• [YOUR GOAL]
Search the records for "none" and copy each line that holds it.

• [SUPPLIED RECORDS]
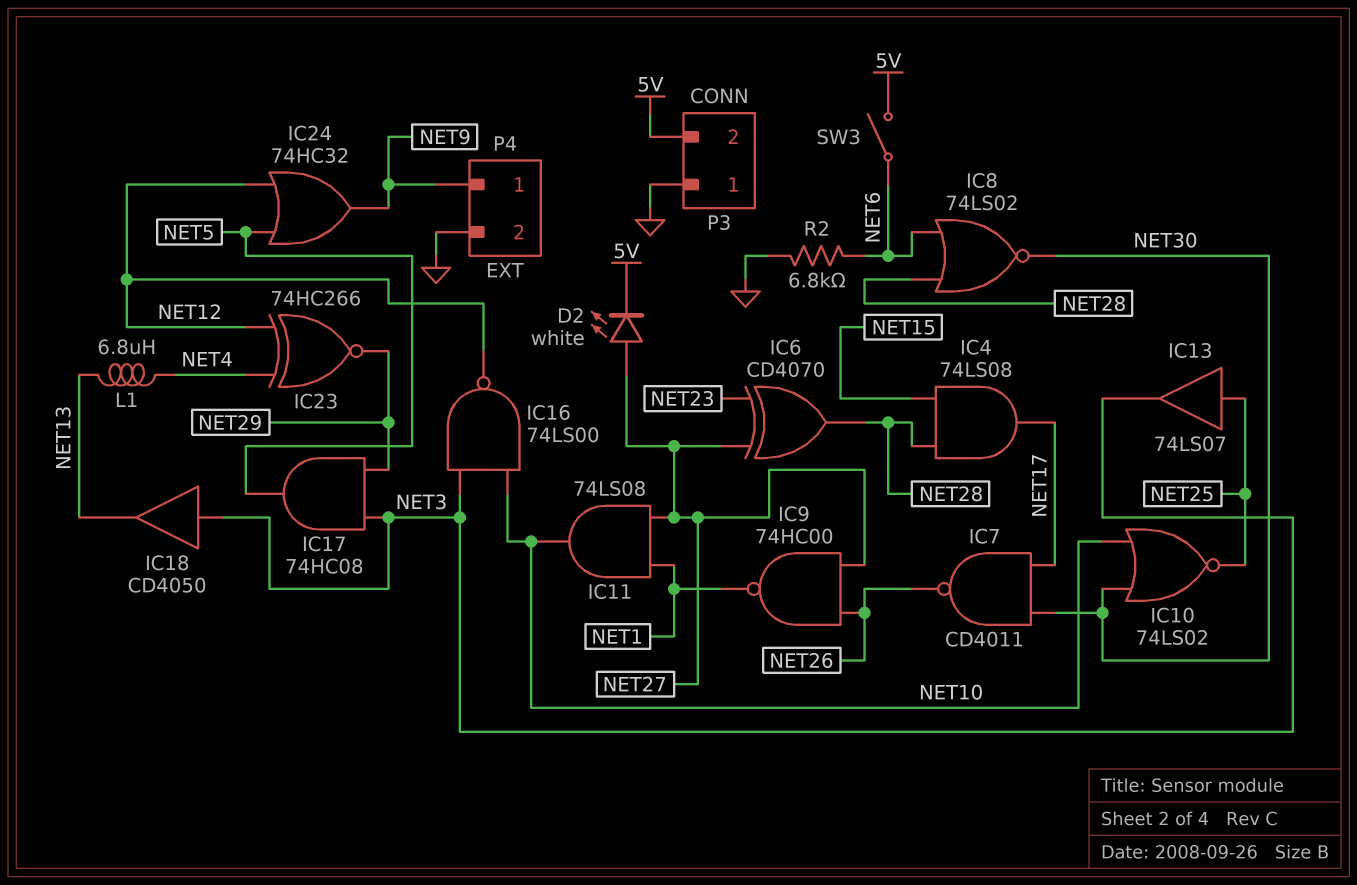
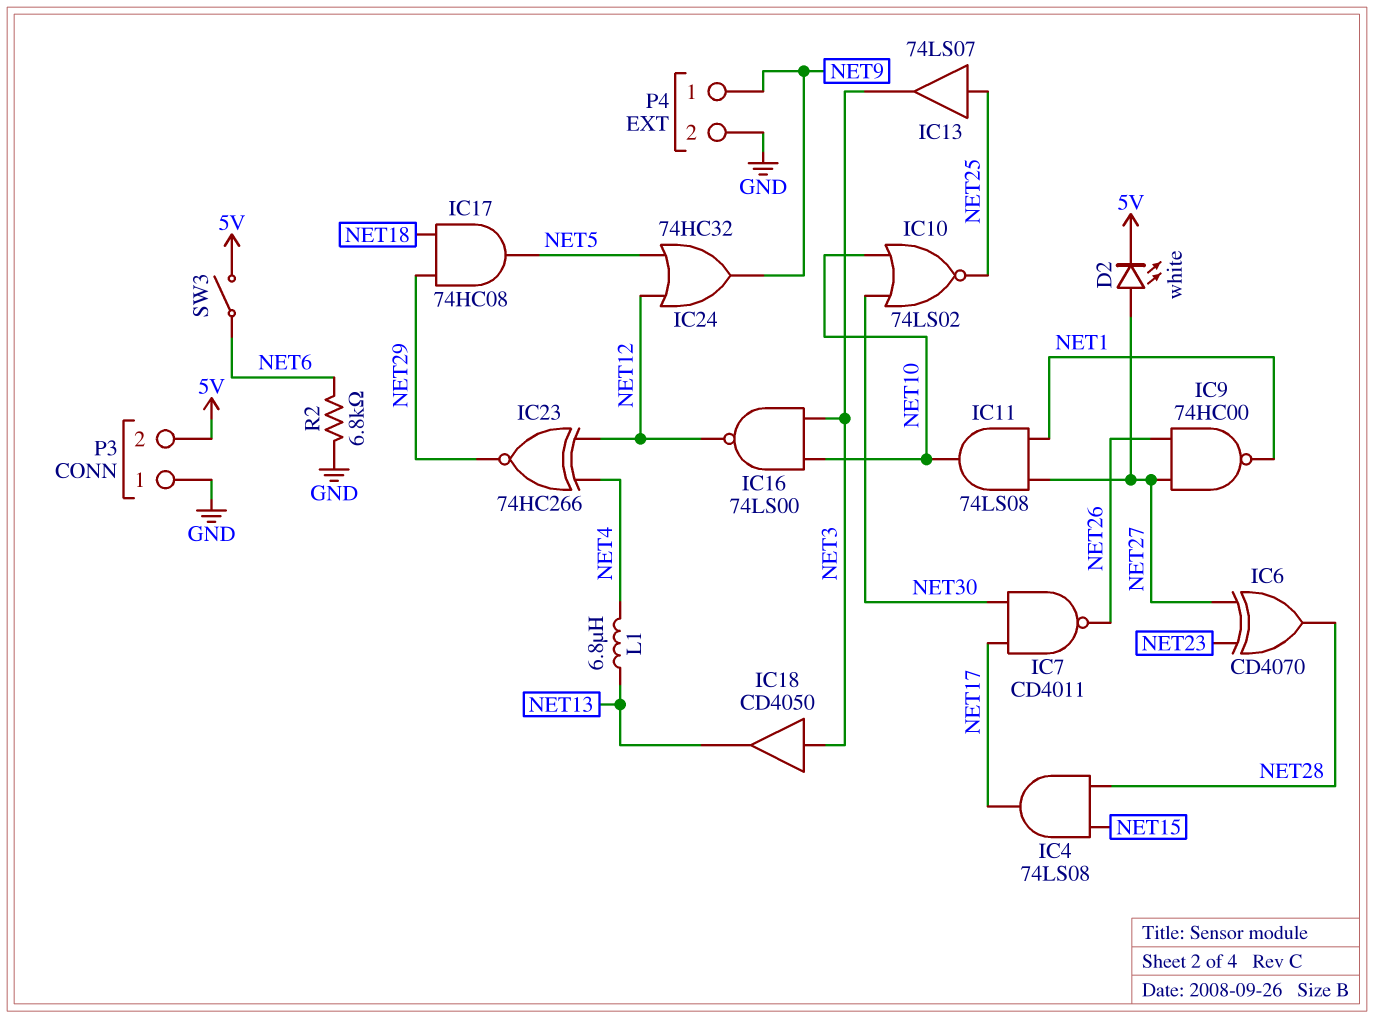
IC8: NOR 74LS02 (in NET6, in NET28, out NET30) -> none
IC17: AND 74HC08 (in NET3, in NET29, out NET5) -> AND 74HC08 (in NET18, in NET29, out NET5)

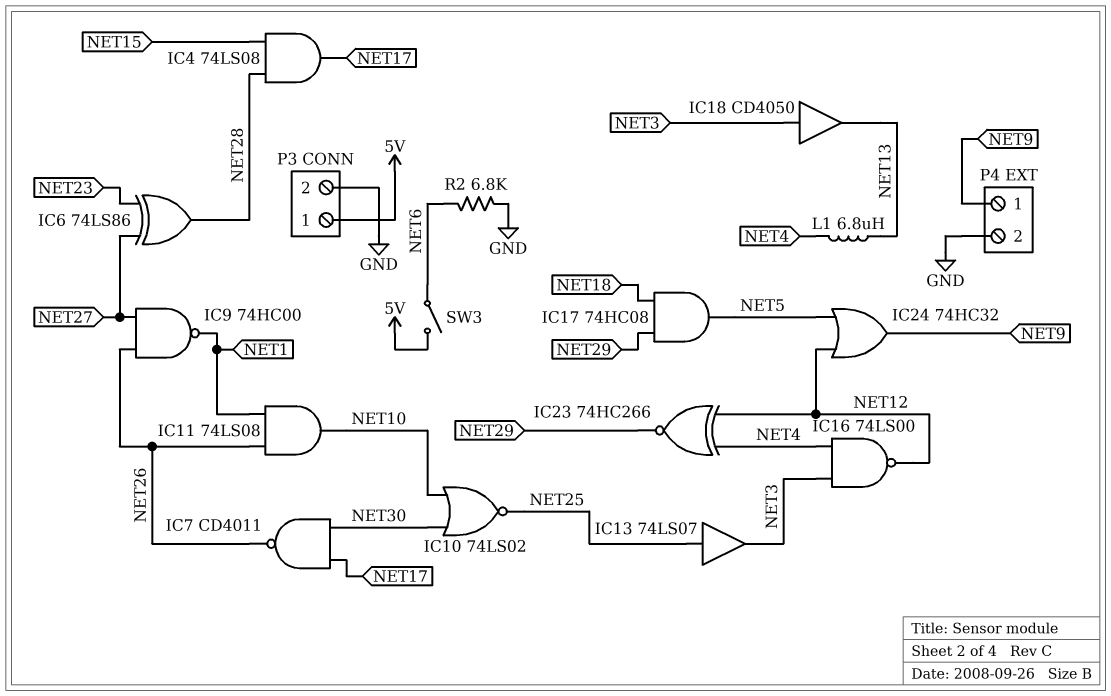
D2: LED white (A NET27, K 5V) -> none
IC6: XOR CD4070 (in NET23, in NET27, out NET28) -> XOR 74LS86 (in NET23, in NET27, out NET28)
IC11: AND 74LS08 (in NET1, in NET27, out NET10) -> AND 74LS08 (in NET1, in NET26, out NET10)
IC16: NAND 74LS00 (in NET3, in NET10, out NET12) -> NAND 74LS00 (in NET3, in NET4, out NET12)
P3 pin 1: GND -> 5V
P3 pin 2: 5V -> GND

• [EXERCISE RESPONSE]
IC8: NOR 74LS02 (in NET6, in NET28, out NET30) -> none
D2: LED white (A NET27, K 5V) -> none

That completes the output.